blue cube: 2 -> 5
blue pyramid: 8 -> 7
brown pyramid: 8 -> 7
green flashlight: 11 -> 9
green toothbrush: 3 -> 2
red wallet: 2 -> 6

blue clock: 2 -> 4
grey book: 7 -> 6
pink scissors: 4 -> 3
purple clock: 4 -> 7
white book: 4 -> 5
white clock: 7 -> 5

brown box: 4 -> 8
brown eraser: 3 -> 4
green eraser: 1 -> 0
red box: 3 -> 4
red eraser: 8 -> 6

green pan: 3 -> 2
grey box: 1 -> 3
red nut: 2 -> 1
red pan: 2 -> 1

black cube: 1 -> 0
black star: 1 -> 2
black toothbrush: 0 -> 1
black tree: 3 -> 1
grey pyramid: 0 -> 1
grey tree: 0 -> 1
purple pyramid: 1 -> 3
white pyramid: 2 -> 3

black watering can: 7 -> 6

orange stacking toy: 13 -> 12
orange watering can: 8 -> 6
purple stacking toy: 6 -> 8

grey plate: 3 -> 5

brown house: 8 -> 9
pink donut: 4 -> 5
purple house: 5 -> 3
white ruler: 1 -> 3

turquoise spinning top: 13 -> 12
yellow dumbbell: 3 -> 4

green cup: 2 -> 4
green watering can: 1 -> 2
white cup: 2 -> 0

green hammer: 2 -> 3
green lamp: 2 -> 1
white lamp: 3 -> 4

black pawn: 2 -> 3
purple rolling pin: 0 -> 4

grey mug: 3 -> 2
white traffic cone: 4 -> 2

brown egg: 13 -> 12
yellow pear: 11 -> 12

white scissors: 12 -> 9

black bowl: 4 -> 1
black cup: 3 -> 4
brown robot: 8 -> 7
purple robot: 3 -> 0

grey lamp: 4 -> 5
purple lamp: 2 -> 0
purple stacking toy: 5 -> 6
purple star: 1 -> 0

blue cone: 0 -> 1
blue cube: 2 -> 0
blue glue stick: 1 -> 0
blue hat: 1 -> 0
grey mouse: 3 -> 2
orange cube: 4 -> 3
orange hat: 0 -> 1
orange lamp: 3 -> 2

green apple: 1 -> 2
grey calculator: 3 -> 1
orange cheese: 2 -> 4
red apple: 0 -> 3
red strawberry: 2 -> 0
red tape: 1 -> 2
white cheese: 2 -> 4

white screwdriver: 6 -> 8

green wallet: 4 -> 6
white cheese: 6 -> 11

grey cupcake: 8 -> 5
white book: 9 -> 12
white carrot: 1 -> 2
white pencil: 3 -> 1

□ □ □ □ □ □ □

__What this task involves__
Return exactly the lines above from the line that has "white book: 4 -> 5" through the line that has "grey mug: 3 -> 2", inclusive, and nothing else.

__Answer area__
white book: 4 -> 5
white clock: 7 -> 5

brown box: 4 -> 8
brown eraser: 3 -> 4
green eraser: 1 -> 0
red box: 3 -> 4
red eraser: 8 -> 6

green pan: 3 -> 2
grey box: 1 -> 3
red nut: 2 -> 1
red pan: 2 -> 1

black cube: 1 -> 0
black star: 1 -> 2
black toothbrush: 0 -> 1
black tree: 3 -> 1
grey pyramid: 0 -> 1
grey tree: 0 -> 1
purple pyramid: 1 -> 3
white pyramid: 2 -> 3

black watering can: 7 -> 6

orange stacking toy: 13 -> 12
orange watering can: 8 -> 6
purple stacking toy: 6 -> 8

grey plate: 3 -> 5

brown house: 8 -> 9
pink donut: 4 -> 5
purple house: 5 -> 3
white ruler: 1 -> 3

turquoise spinning top: 13 -> 12
yellow dumbbell: 3 -> 4

green cup: 2 -> 4
green watering can: 1 -> 2
white cup: 2 -> 0

green hammer: 2 -> 3
green lamp: 2 -> 1
white lamp: 3 -> 4

black pawn: 2 -> 3
purple rolling pin: 0 -> 4

grey mug: 3 -> 2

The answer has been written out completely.